| Stored data |
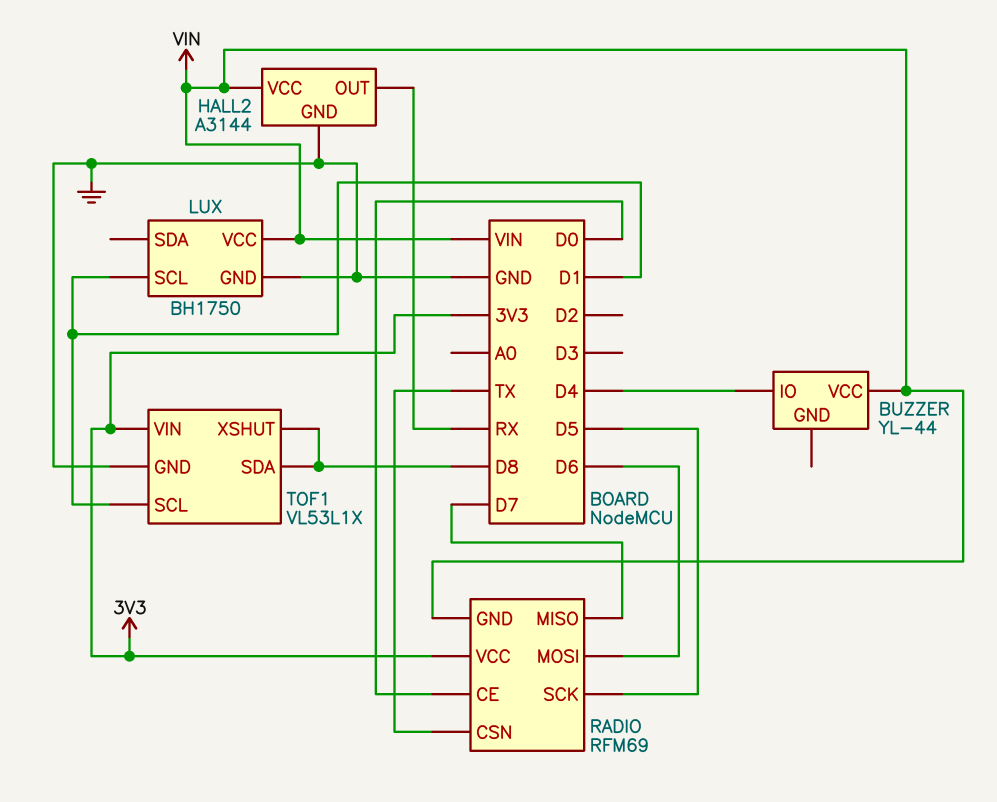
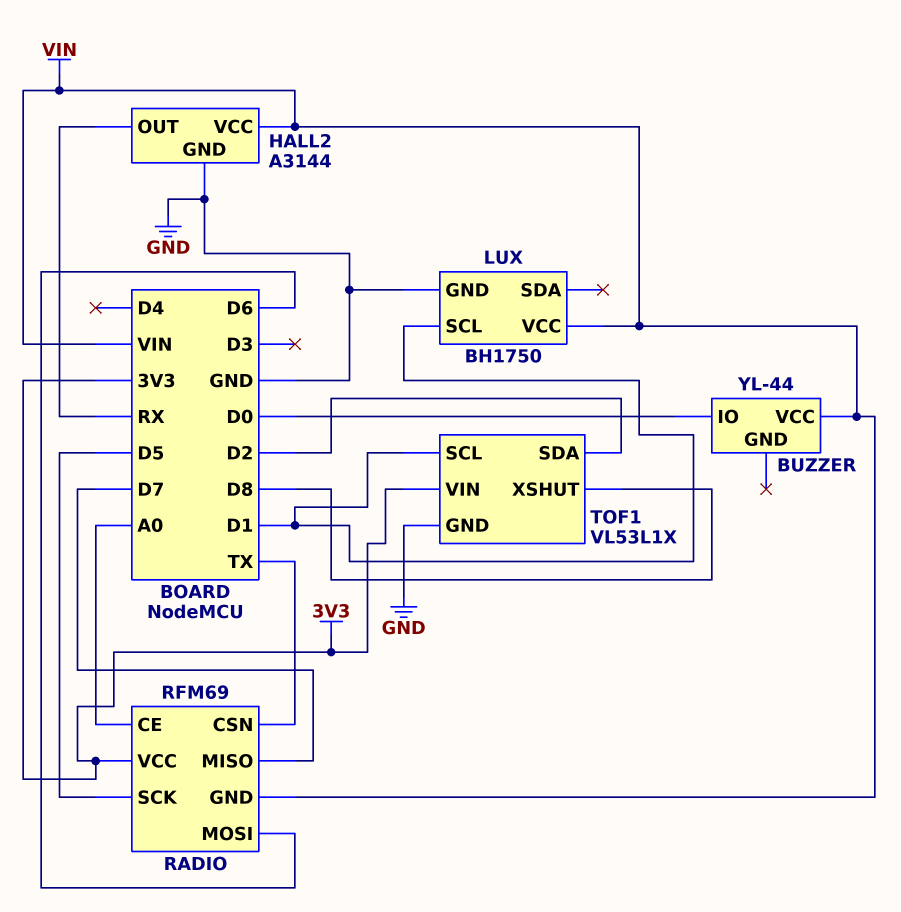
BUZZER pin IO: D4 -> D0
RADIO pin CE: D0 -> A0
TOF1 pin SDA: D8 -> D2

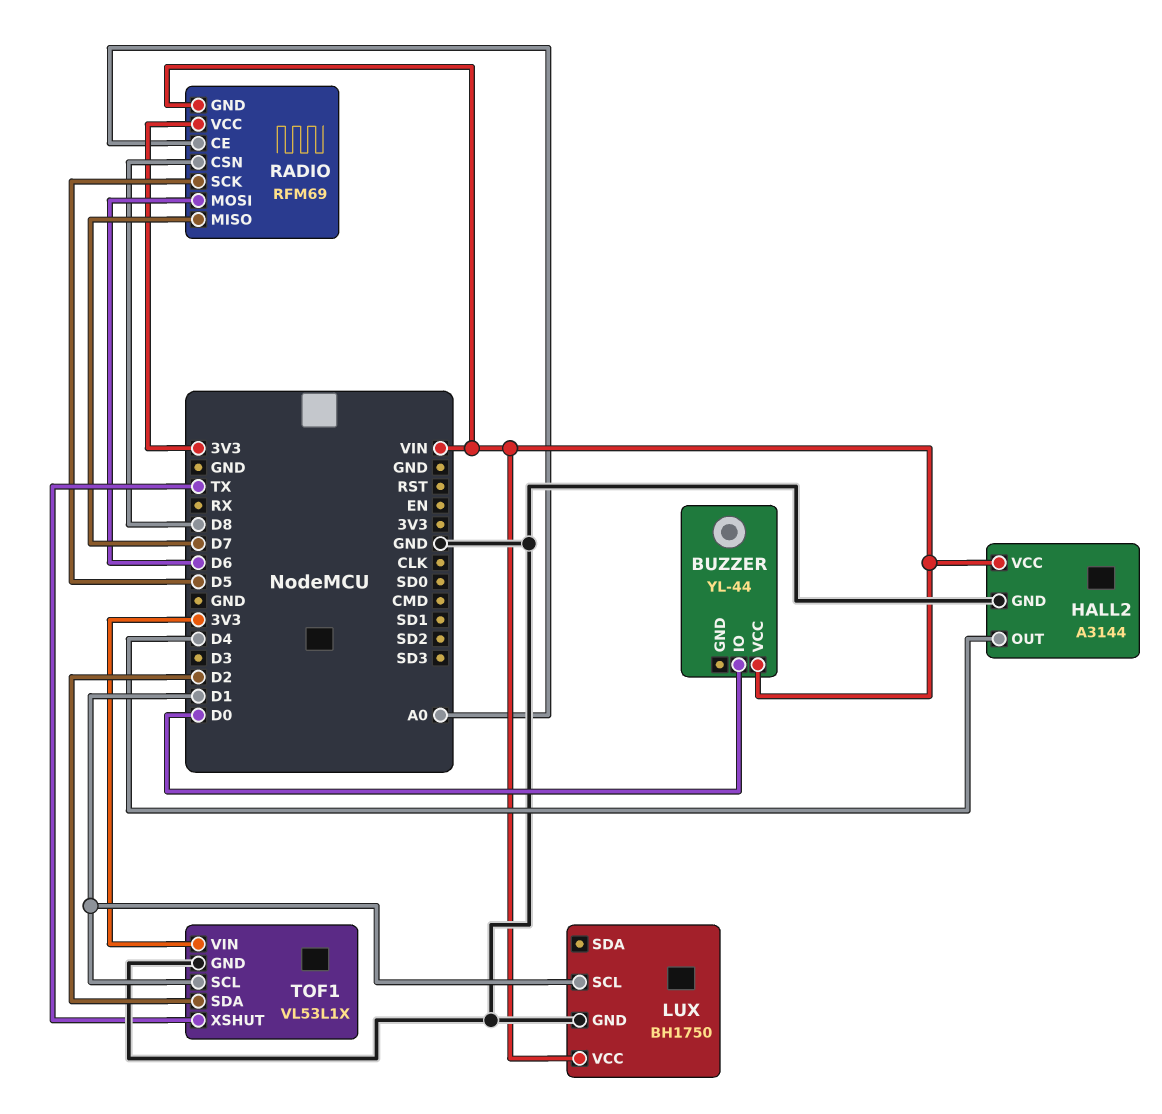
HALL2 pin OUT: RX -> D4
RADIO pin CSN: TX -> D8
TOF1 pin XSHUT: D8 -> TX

| YOUR INSTRUCTIONS |
Write out once more the lines above beginning at the line with "HALL2 pin OUT: RX -> D4"; continue through the final line and stop there.

| ANSWER TO THIS EXERCISE |
HALL2 pin OUT: RX -> D4
RADIO pin CSN: TX -> D8
TOF1 pin XSHUT: D8 -> TX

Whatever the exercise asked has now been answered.